* [How to complete this task]:
Please repeat the data below exactly, with the pictures removed.

* [Supplied material]:
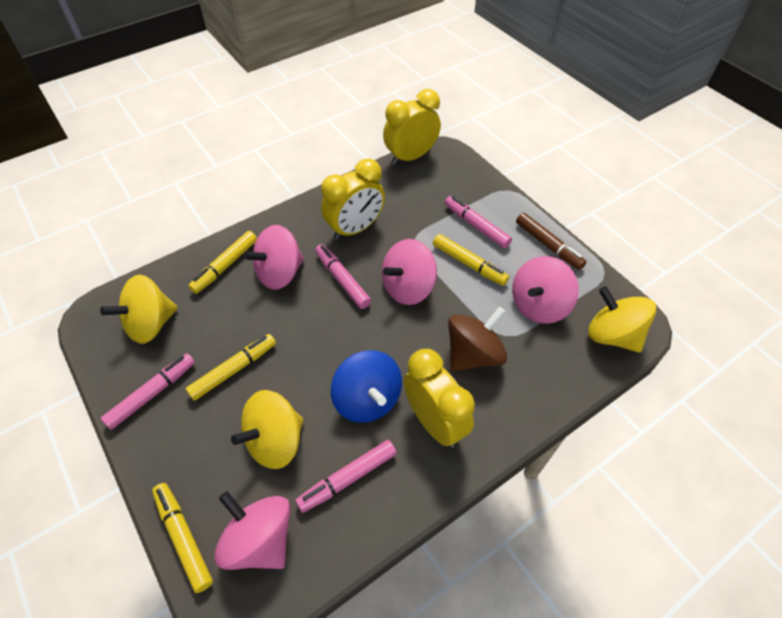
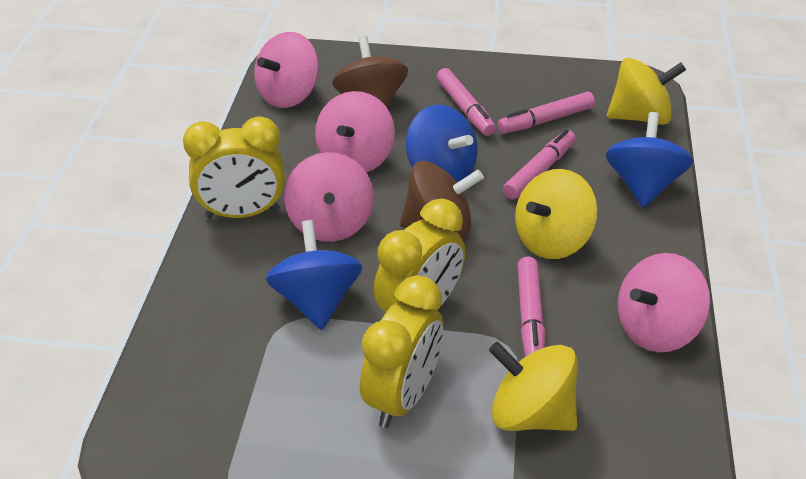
blue spinning top: 1 -> 3
brown marker: 1 -> 0
brown spinning top: 1 -> 2
yellow marker: 4 -> 0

* [Task answer]:
blue spinning top: 1 -> 3
brown marker: 1 -> 0
brown spinning top: 1 -> 2
yellow marker: 4 -> 0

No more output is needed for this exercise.